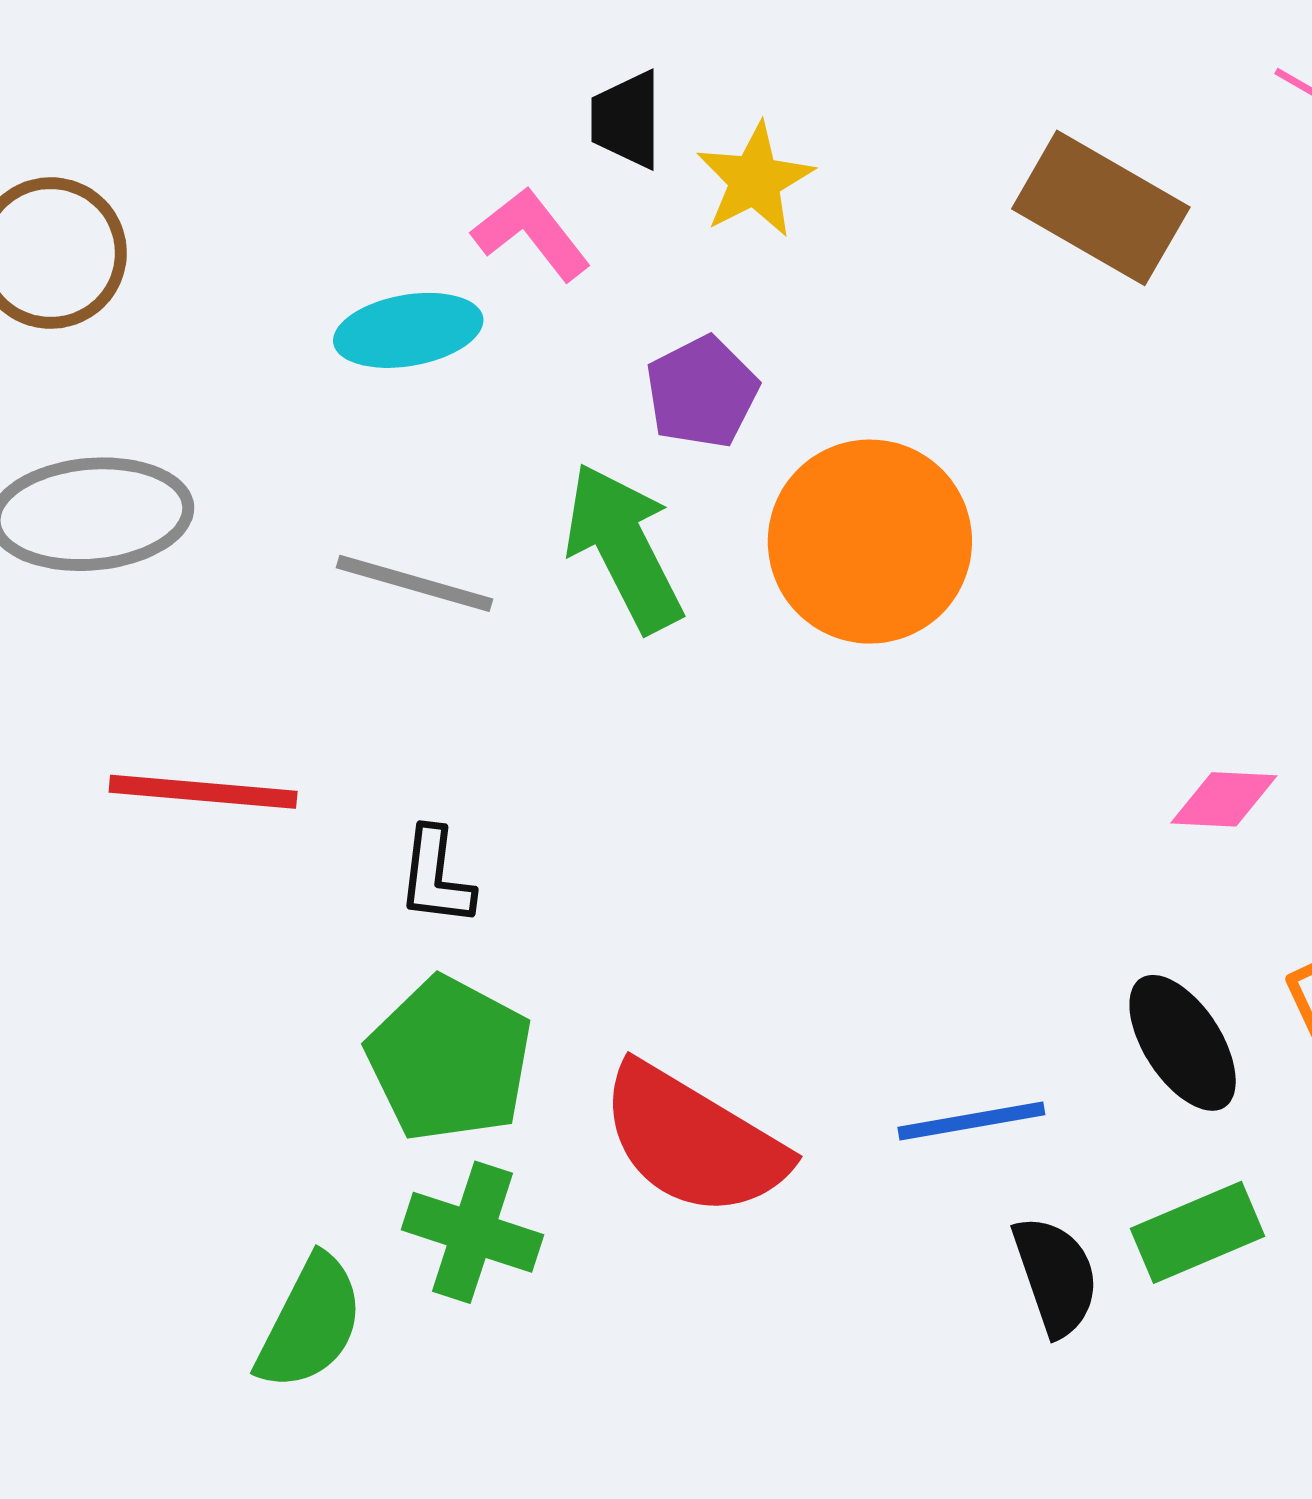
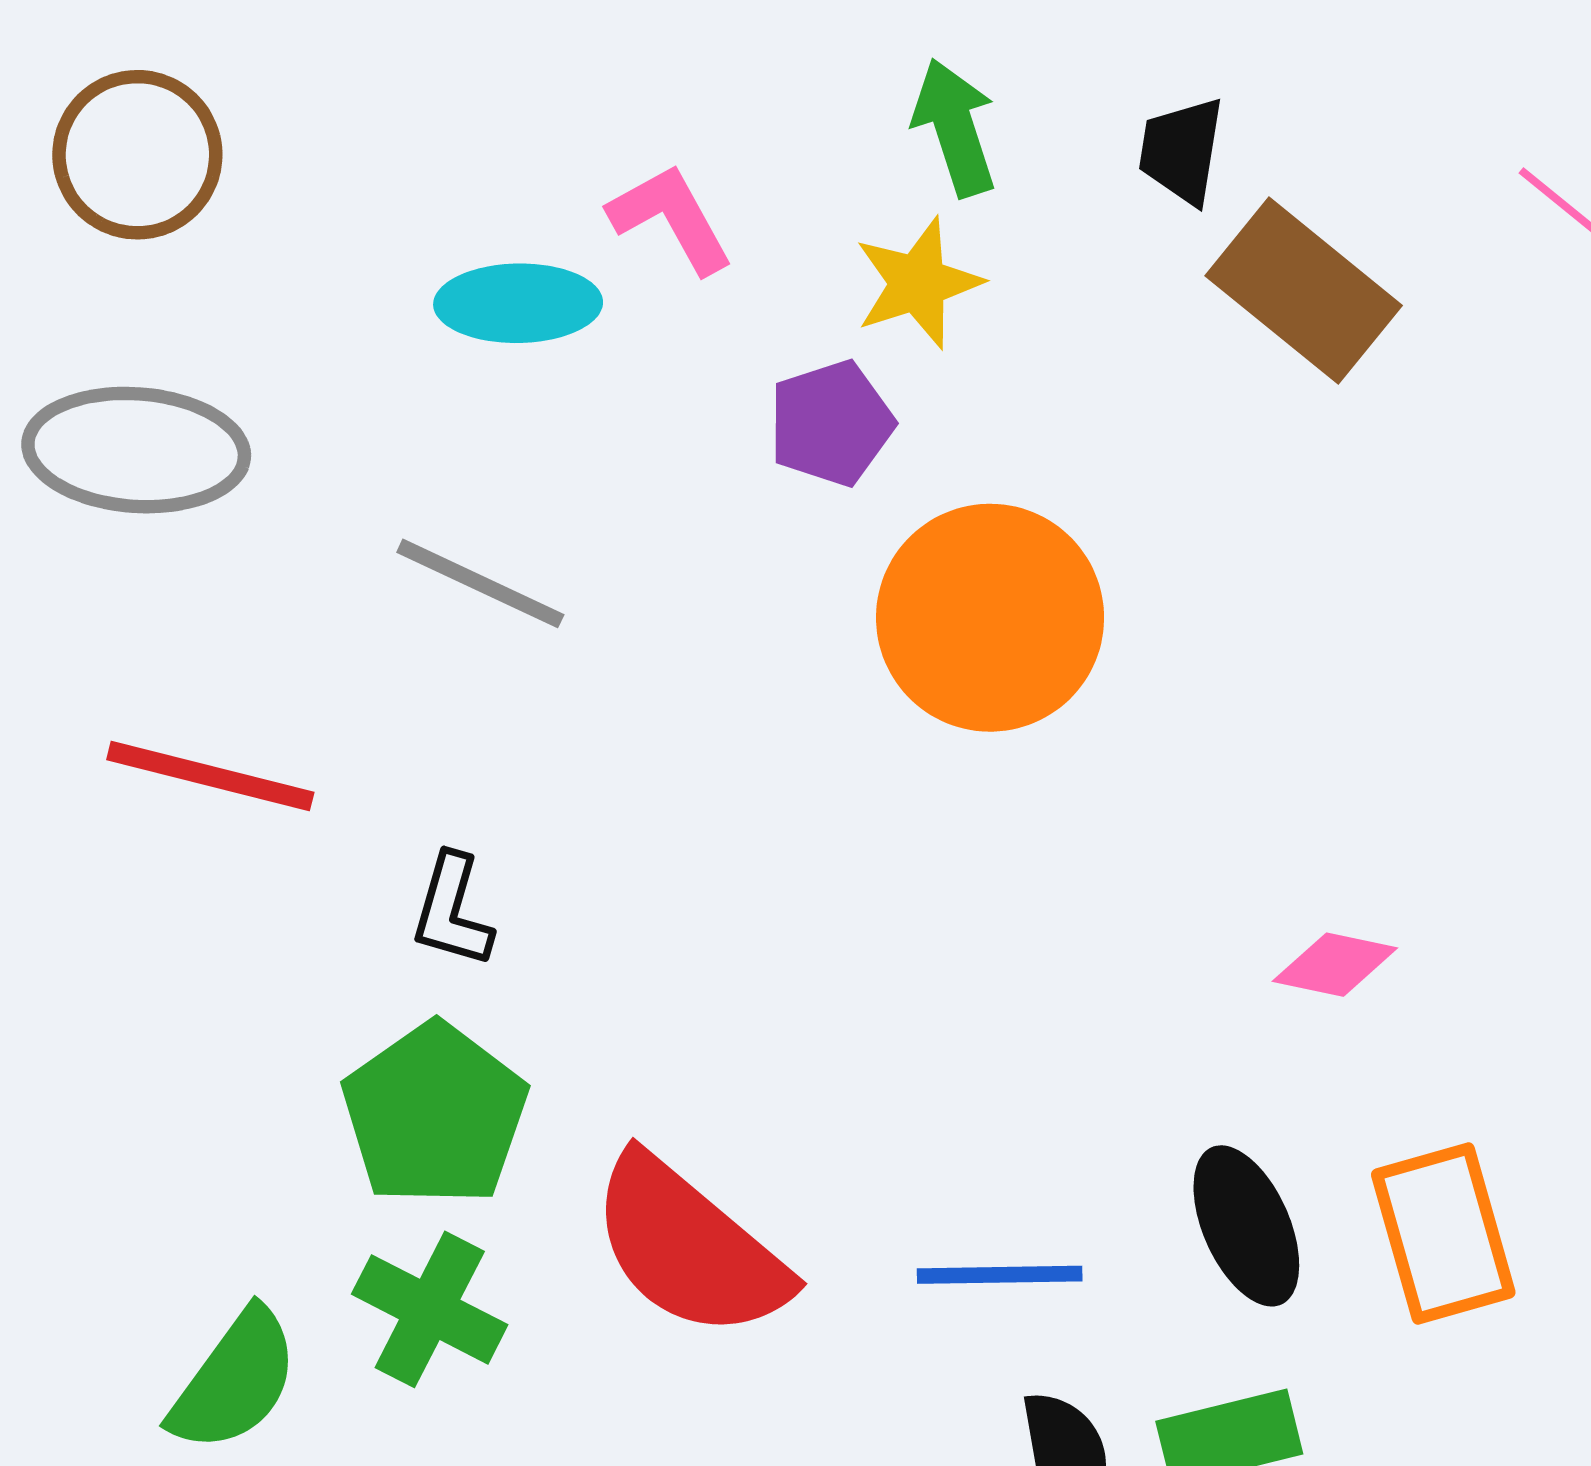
black trapezoid: (626, 120) -> (1182, 151), moved
yellow star: (755, 180) -> (918, 283), moved
green arrow: (624, 547) -> (955, 127), moved, size x0.7

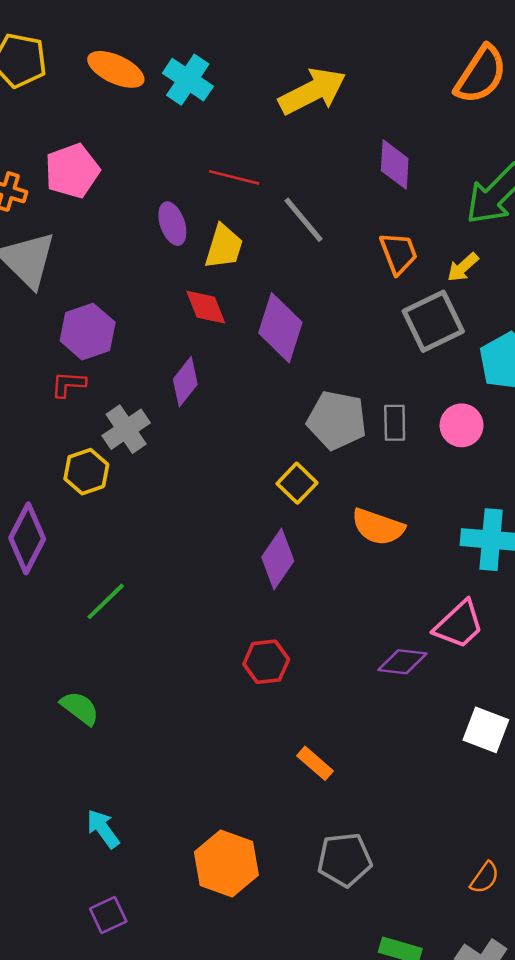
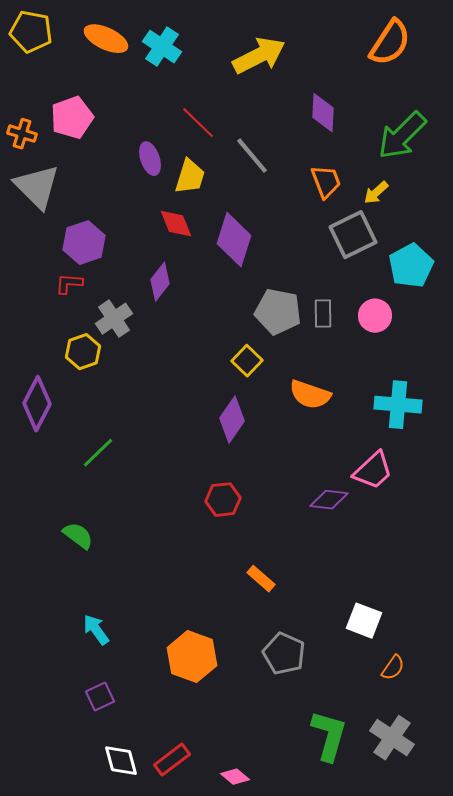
red line: (234, 177) -> (198, 123), turned 30
white square: (486, 730) -> (364, 621), moved
gray pentagon: (345, 860) -> (284, 654), turned 30

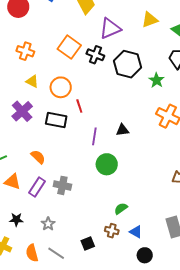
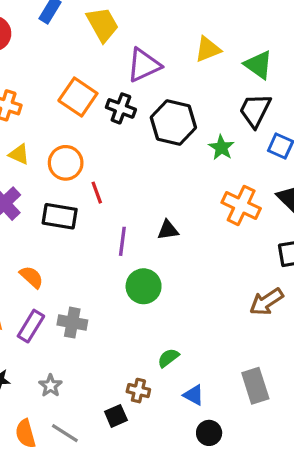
brown cross: (112, 231) -> (138, 391), moved

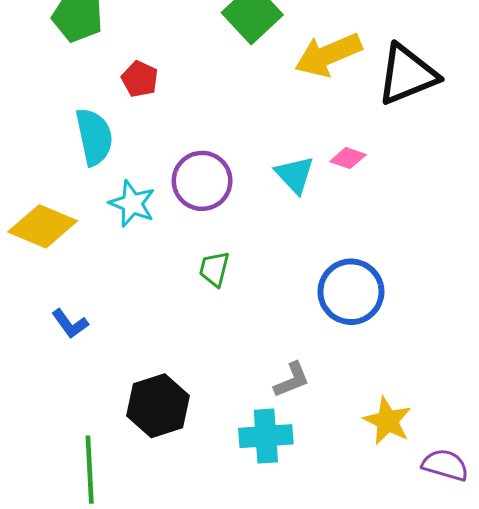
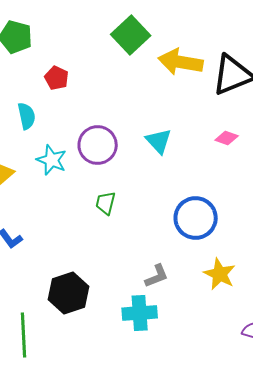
yellow arrow: (328, 55) -> (181, 62), turned 33
cyan semicircle: (94, 137) -> (27, 116), size x0.7
pink diamond: (348, 158) -> (227, 138), moved
yellow star: (387, 421) -> (220, 274), moved

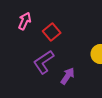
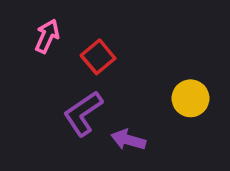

•••••

### EXERCISE DETAILS
Consider the entries above and return each line with the string "star".

### EXERCISE SOLUTION
yellow star: (755, 180) -> (918, 283), moved
yellow star: (387, 421) -> (220, 274), moved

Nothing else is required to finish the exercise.